A faithful copy of the entries is required, with no images in it.

**** Task input

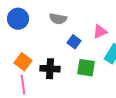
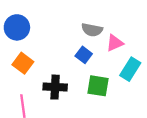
gray semicircle: (58, 19) -> (92, 30), moved
orange square: (23, 62) -> (23, 63), moved

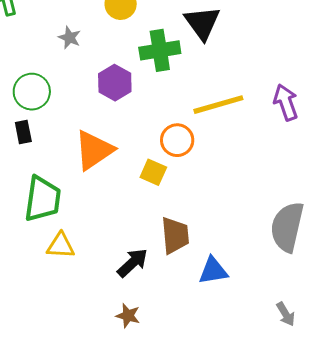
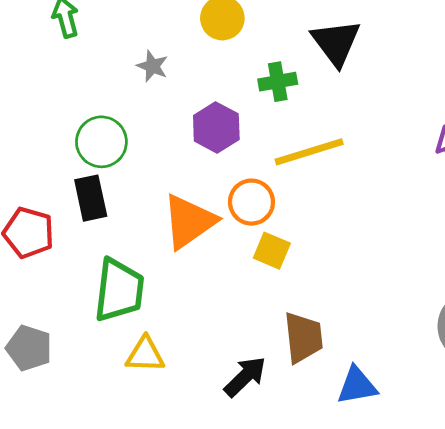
green cross: (160, 50) -> (278, 82), size x0.7
yellow line: (218, 105) -> (309, 152), moved
black rectangle: (23, 132) -> (91, 198), size x1.4
orange circle: (177, 140) -> (251, 202), moved

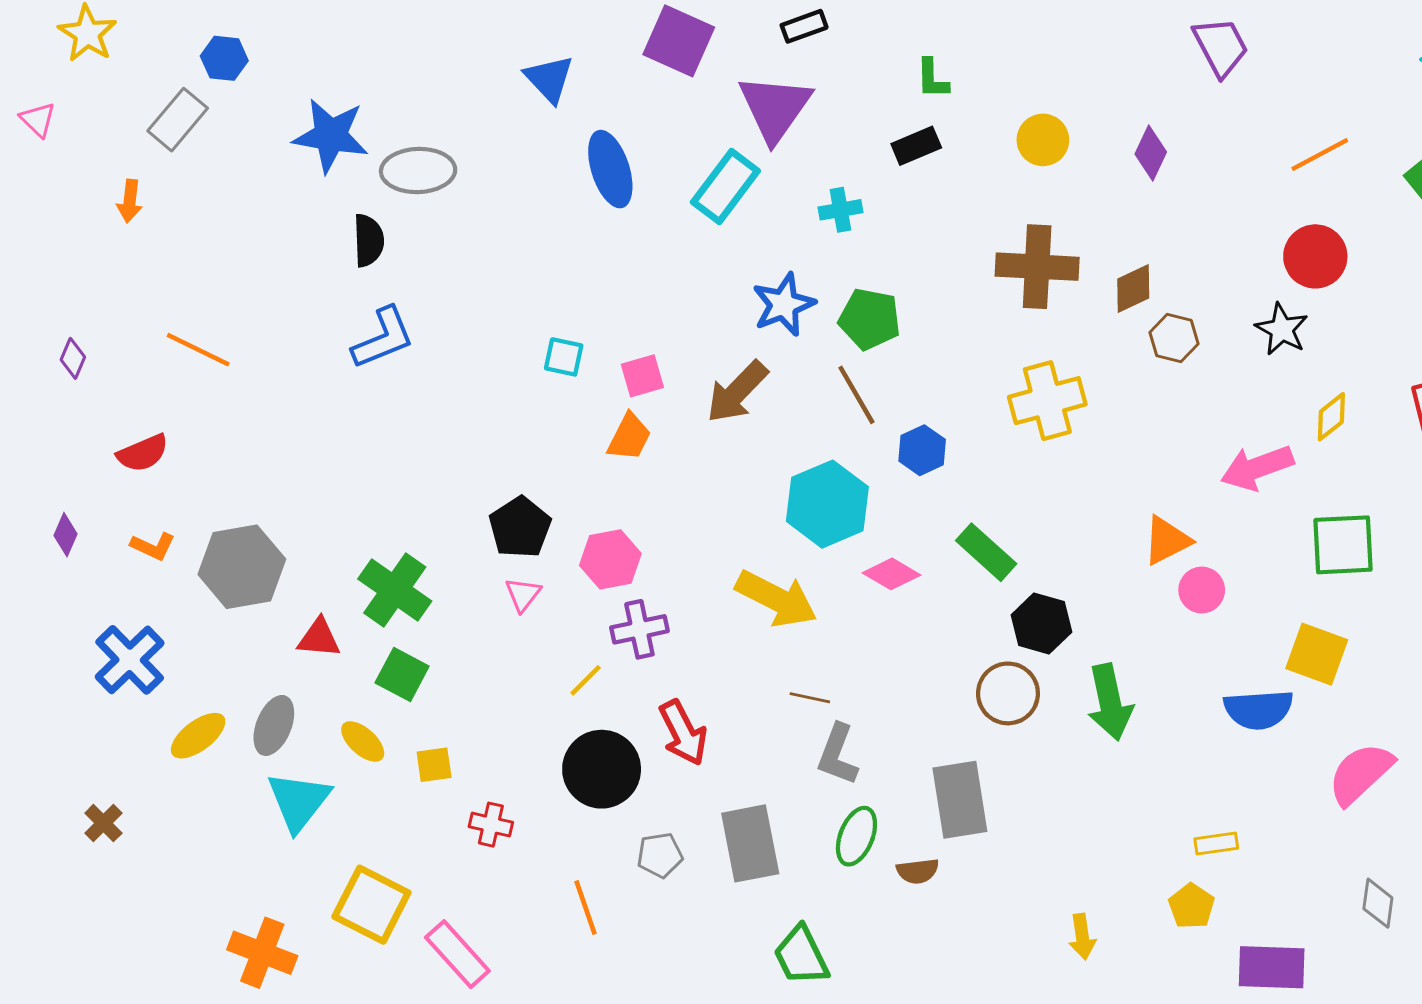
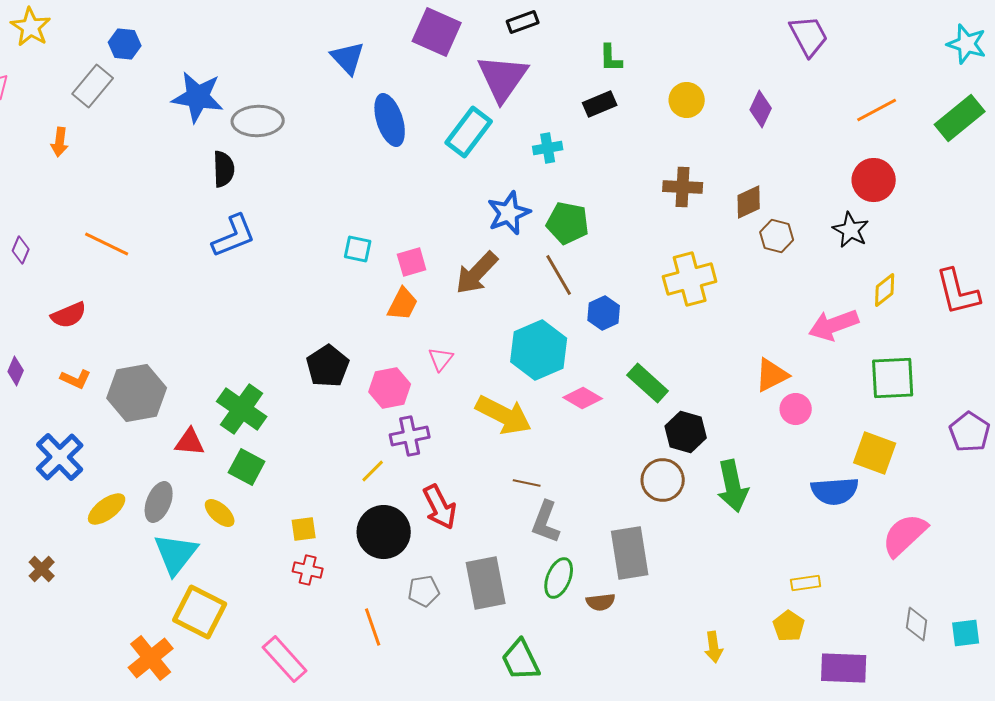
brown cross: (1037, 267) -> (683, 187), size x0.7
pink triangle: (523, 594) -> (441, 359), moved
yellow square: (434, 765) -> (304, 529), moved
yellow square: (371, 905) -> (200, 612), moved
orange cross: (262, 953) -> (151, 658), turned 30

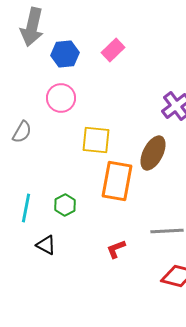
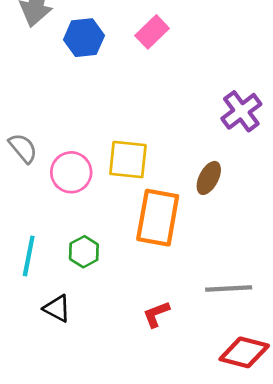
pink circle: (61, 98) -> (71, 172), moved
gray semicircle: (22, 132) -> (23, 148), turned -70
brown ellipse: (153, 153) -> (209, 178), size x0.7

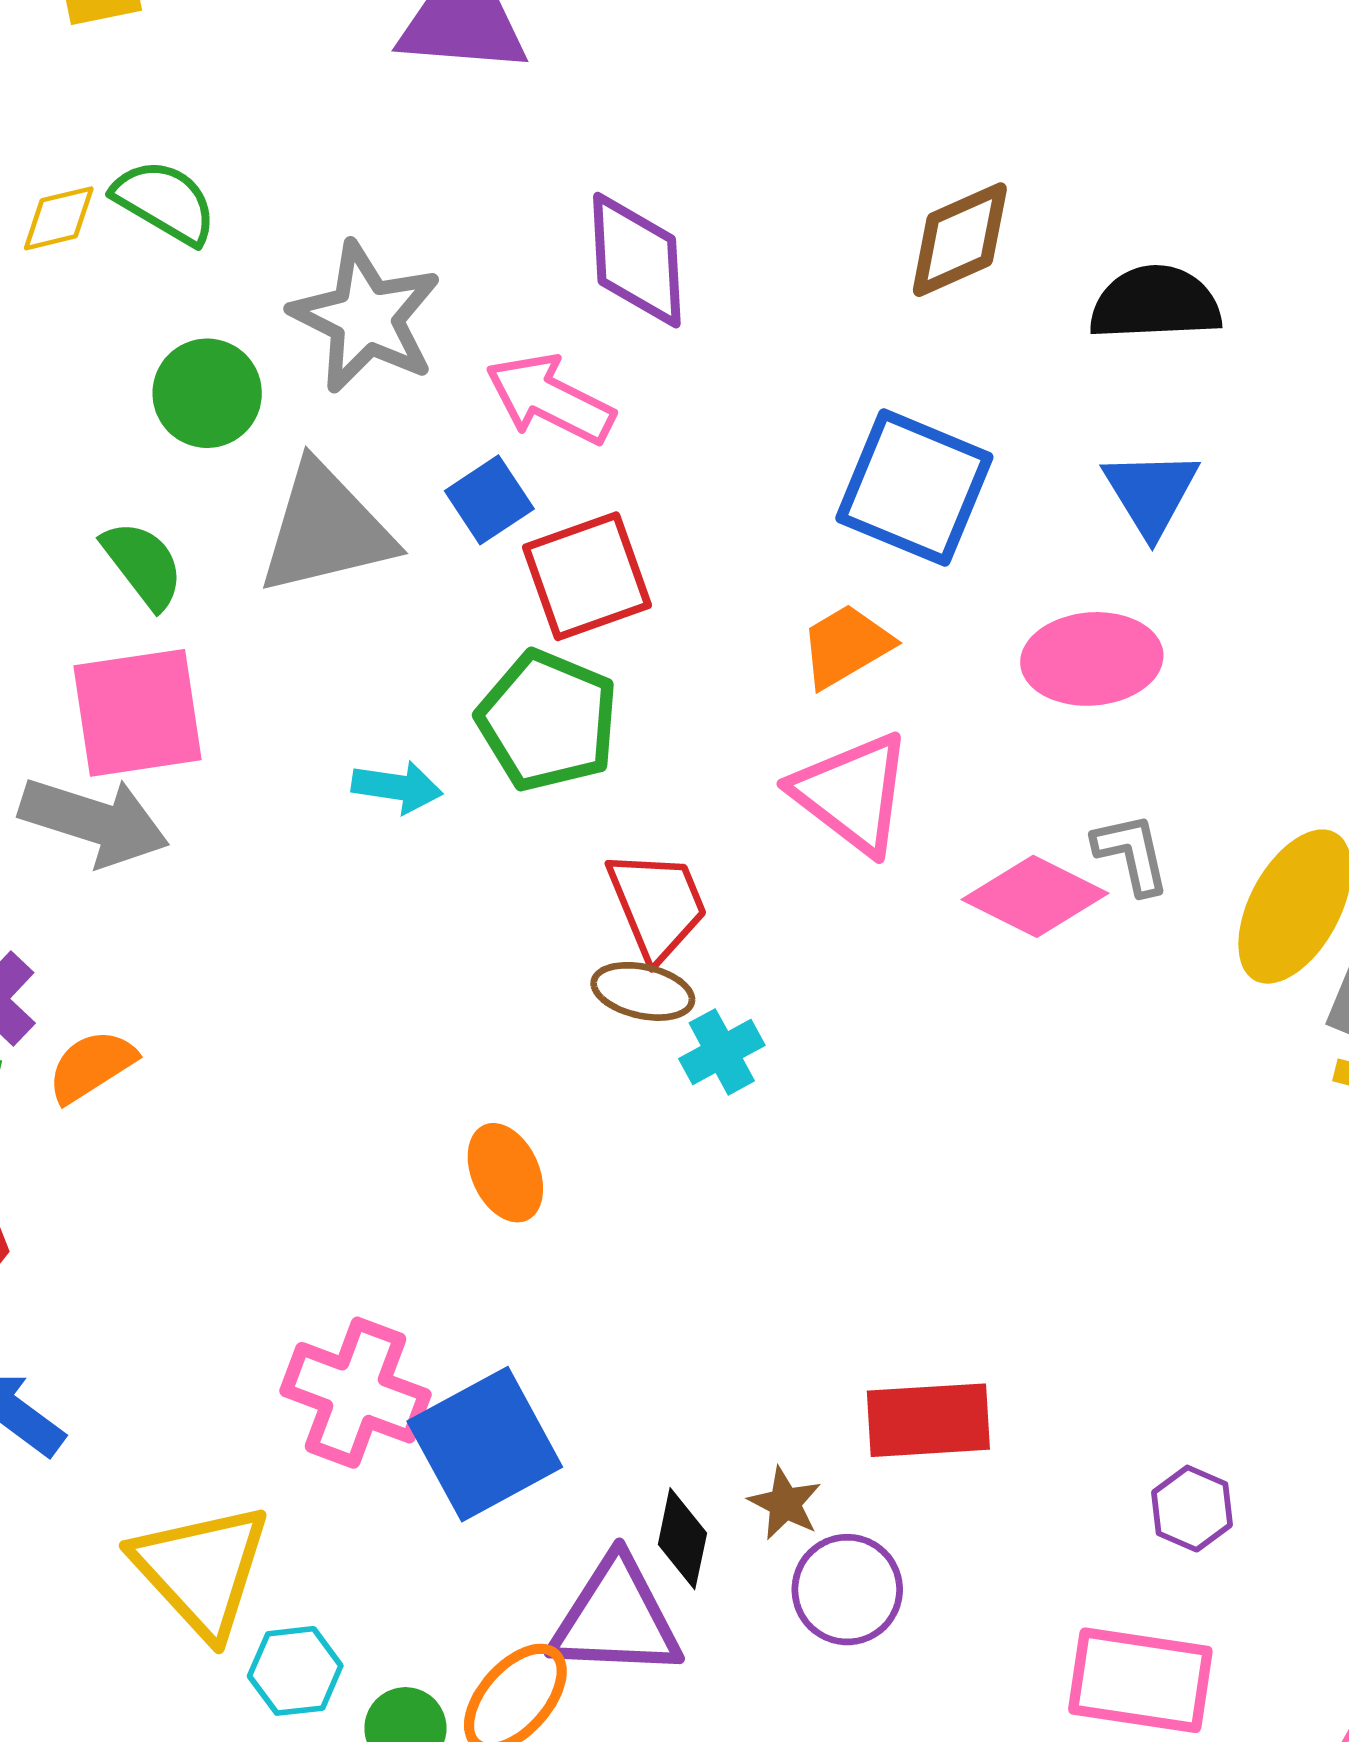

********

**Answer**
gray semicircle: (58, 19) -> (92, 30), moved
orange square: (23, 62) -> (23, 63), moved

green cross: (160, 50) -> (278, 82), size x0.7
yellow line: (218, 105) -> (309, 152), moved
black rectangle: (23, 132) -> (91, 198), size x1.4
orange circle: (177, 140) -> (251, 202), moved

brown cross: (1037, 267) -> (683, 187), size x0.7
pink triangle: (523, 594) -> (441, 359), moved
yellow square: (434, 765) -> (304, 529), moved
yellow square: (371, 905) -> (200, 612), moved
orange cross: (262, 953) -> (151, 658), turned 30

pink circle: (61, 98) -> (71, 172), moved
gray semicircle: (22, 132) -> (23, 148), turned -70
brown ellipse: (153, 153) -> (209, 178), size x0.7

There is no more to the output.